Object state change records

»»

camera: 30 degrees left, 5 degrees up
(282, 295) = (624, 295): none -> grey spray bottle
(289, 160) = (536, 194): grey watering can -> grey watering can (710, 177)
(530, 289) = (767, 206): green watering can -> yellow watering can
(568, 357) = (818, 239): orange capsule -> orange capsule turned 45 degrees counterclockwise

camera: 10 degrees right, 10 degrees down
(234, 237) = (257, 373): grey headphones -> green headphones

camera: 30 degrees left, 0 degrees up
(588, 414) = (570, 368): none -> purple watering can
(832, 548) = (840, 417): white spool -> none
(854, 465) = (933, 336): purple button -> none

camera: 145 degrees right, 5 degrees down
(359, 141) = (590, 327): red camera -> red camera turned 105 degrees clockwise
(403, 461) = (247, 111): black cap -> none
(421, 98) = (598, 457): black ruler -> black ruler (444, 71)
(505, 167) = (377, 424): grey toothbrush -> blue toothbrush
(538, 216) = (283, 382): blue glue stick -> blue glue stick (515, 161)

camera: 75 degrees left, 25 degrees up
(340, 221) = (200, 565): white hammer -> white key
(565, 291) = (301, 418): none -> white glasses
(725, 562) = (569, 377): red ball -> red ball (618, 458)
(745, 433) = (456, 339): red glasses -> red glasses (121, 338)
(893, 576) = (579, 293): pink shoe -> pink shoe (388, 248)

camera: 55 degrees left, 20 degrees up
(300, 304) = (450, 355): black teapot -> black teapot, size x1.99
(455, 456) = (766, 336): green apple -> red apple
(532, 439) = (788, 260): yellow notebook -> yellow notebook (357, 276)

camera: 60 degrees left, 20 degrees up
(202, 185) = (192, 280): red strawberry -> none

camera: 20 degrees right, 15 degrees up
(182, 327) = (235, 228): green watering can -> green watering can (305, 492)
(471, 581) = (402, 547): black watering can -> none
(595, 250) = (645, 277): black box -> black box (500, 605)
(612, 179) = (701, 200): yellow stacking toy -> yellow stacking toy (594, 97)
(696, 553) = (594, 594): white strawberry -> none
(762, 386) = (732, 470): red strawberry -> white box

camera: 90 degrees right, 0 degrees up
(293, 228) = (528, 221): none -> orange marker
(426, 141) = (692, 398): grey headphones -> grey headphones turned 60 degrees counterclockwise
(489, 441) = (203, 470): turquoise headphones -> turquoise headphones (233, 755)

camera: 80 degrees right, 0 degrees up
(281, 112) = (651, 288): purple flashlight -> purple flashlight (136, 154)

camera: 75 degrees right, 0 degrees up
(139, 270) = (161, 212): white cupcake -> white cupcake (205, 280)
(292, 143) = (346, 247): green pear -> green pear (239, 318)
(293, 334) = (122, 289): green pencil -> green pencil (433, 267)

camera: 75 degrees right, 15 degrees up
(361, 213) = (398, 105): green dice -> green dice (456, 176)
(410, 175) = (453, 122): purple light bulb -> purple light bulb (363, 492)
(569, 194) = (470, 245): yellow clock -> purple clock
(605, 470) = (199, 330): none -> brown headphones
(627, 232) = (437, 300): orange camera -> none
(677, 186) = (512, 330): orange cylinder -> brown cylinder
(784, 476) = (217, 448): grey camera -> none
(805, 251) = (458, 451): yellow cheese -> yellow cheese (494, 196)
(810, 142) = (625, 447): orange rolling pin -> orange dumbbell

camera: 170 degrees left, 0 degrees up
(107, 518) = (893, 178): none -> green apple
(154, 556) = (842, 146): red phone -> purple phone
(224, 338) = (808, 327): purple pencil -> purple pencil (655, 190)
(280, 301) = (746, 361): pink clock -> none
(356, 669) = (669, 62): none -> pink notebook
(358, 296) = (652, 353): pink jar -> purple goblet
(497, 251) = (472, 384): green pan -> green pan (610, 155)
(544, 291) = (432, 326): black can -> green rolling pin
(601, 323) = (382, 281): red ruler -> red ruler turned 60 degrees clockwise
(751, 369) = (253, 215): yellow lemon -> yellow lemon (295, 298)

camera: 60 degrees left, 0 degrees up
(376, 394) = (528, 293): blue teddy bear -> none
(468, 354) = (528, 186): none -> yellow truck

««

The answer is the line with "(358, 296) = (652, 353): pink" plus every line after it to the last line of the entries above, copied exactly and with no other lines.

» **Exercise result**
(358, 296) = (652, 353): pink jar -> purple goblet
(497, 251) = (472, 384): green pan -> green pan (610, 155)
(544, 291) = (432, 326): black can -> green rolling pin
(601, 323) = (382, 281): red ruler -> red ruler turned 60 degrees clockwise
(751, 369) = (253, 215): yellow lemon -> yellow lemon (295, 298)

camera: 60 degrees left, 0 degrees up
(376, 394) = (528, 293): blue teddy bear -> none
(468, 354) = (528, 186): none -> yellow truck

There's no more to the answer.